_WHAT TO WORK ON_:
Among the lines below, copy exactly those from the one with "purple line: (40, 51) -> (59, 74), moved" through the one with "blue triangle: (49, 70) -> (52, 124), moved", counting both ends.

_DATA TO USE_:

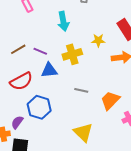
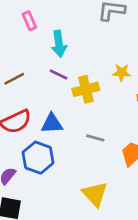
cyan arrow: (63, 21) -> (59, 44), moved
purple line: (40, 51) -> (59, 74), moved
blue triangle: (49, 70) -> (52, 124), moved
==
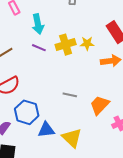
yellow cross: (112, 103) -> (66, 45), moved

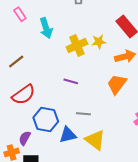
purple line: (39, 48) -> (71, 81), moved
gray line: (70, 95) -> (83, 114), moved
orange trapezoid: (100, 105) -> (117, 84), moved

_SOLUTION FOR THIS PROBLEM_:
purple line: (40, 51) -> (59, 74), moved
blue triangle: (49, 70) -> (52, 124), moved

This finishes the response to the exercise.